> **PROMPT**: When you reach the line containing "treadmill: (110, 368) -> (193, 130), moved" in the entries below, begin reproducing lines exactly, and stop once the line containing "filing cabinet: (29, 268)" is done.
(Beginning of DATA SHOWN)
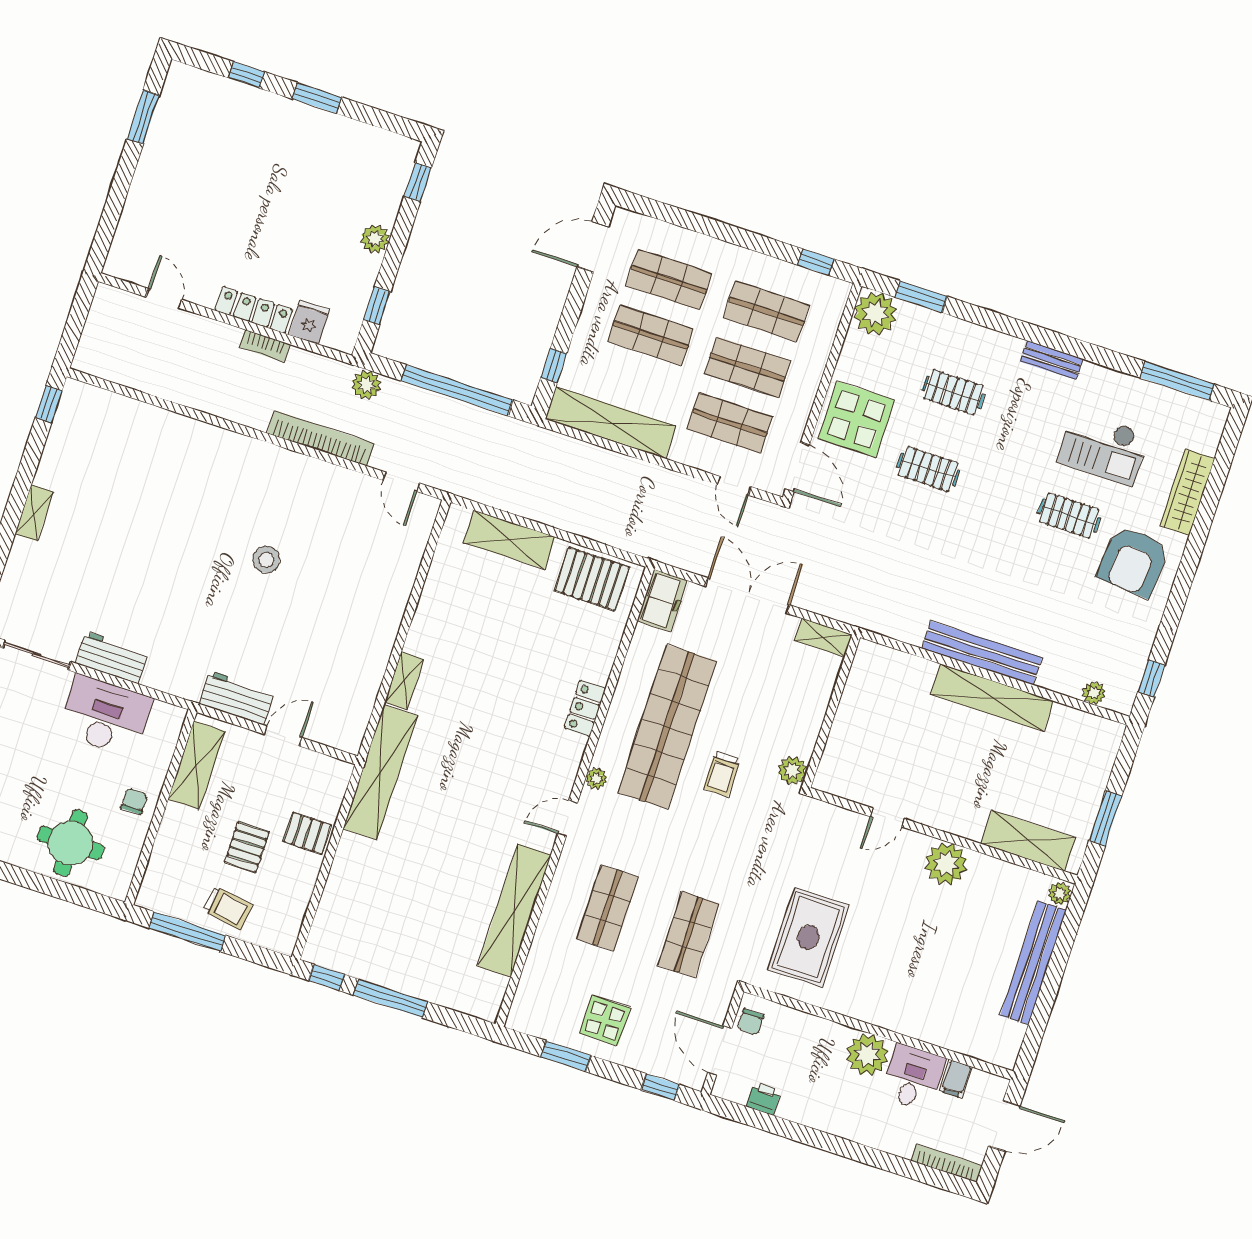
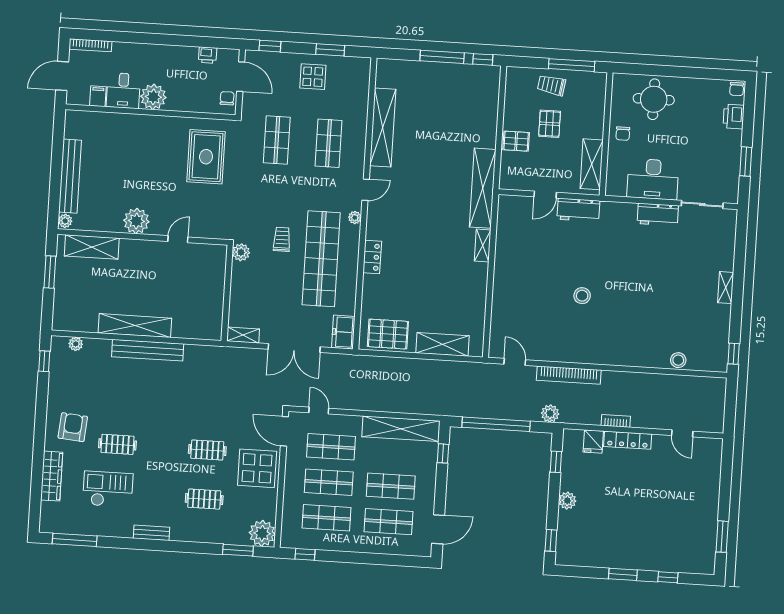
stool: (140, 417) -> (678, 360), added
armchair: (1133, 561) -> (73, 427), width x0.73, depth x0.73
(End of DATA SHOWN)
(Beginning of DATA SHOWN)
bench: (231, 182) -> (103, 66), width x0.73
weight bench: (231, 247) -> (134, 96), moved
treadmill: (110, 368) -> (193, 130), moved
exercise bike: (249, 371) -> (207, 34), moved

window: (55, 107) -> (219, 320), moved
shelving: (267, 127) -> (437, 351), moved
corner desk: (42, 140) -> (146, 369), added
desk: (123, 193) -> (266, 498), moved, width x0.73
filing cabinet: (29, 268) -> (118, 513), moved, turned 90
(End of DATA SHOWN)
(Beginning of DATA SHOWN)
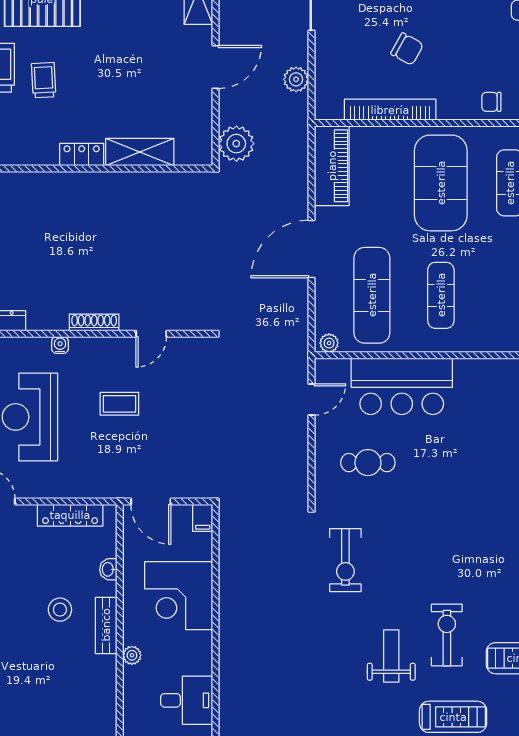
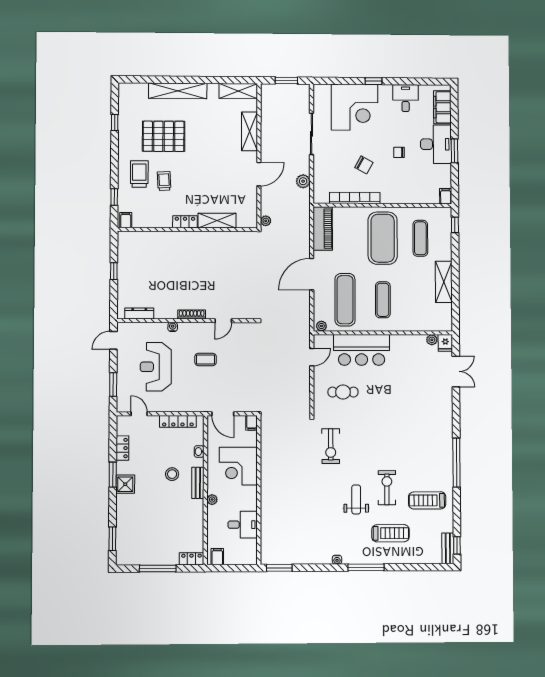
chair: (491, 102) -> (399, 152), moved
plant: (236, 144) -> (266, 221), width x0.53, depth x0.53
(End of DATA SHOWN)
> **PROBLEM SOLUTION**:
treadmill: (110, 368) -> (193, 130), moved
exercise bike: (249, 371) -> (207, 34), moved

window: (55, 107) -> (219, 320), moved
shelving: (267, 127) -> (437, 351), moved
corner desk: (42, 140) -> (146, 369), added
desk: (123, 193) -> (266, 498), moved, width x0.73
filing cabinet: (29, 268) -> (118, 513), moved, turned 90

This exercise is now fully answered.